= Beginning of Section =

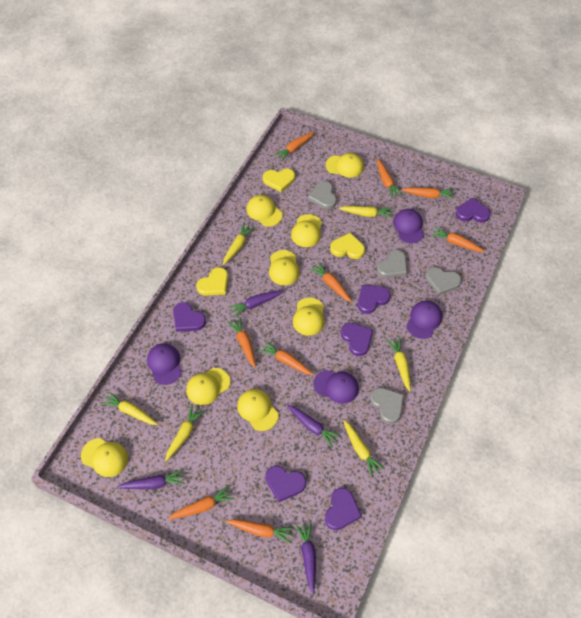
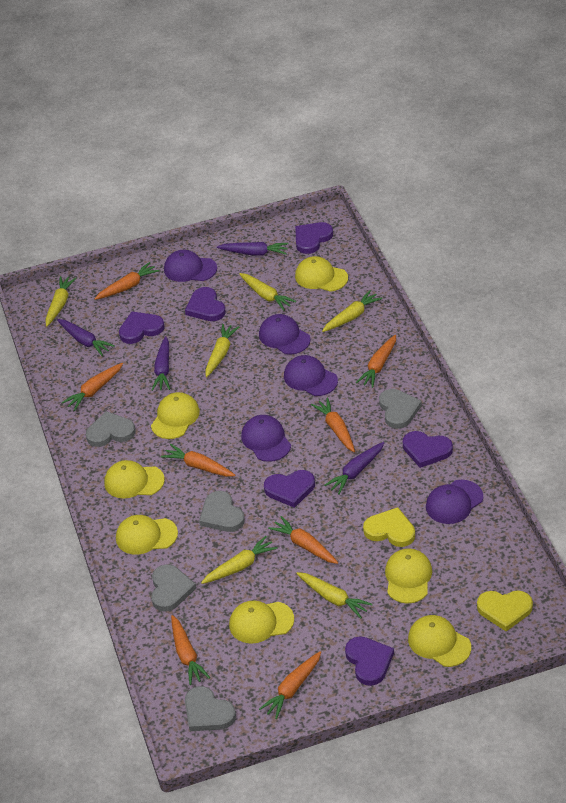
grey heart: 4 -> 5
orange carrot: 9 -> 8
purple cap: 4 -> 5
yellow cap: 8 -> 7
yellow heart: 3 -> 2

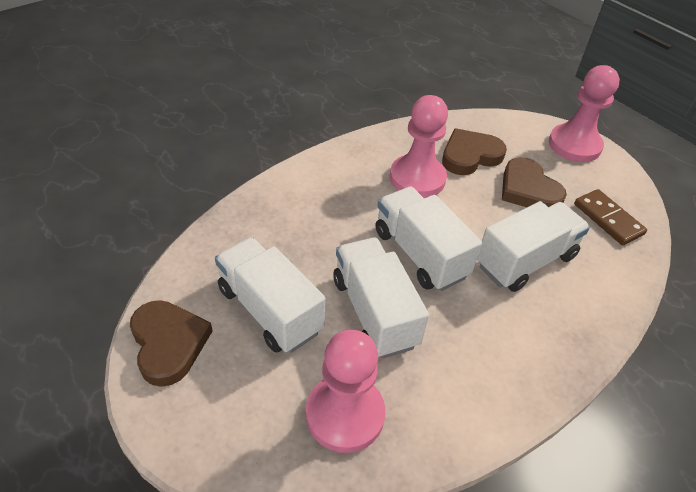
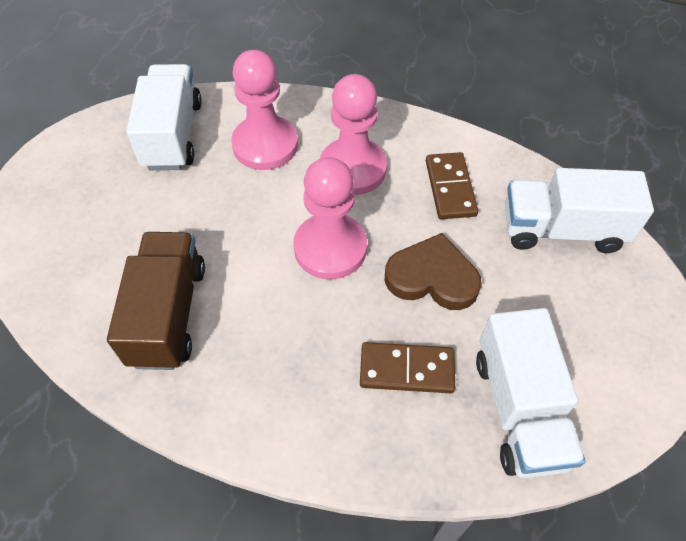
brown domino: 1 -> 2
brown heart: 3 -> 1
brown truck: 0 -> 1
white truck: 4 -> 3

= End of Section =

*Exercise directions:* Lines that contain "brown" are the result; find them in the entries above and copy each one.

*Written response:*
brown domino: 1 -> 2
brown heart: 3 -> 1
brown truck: 0 -> 1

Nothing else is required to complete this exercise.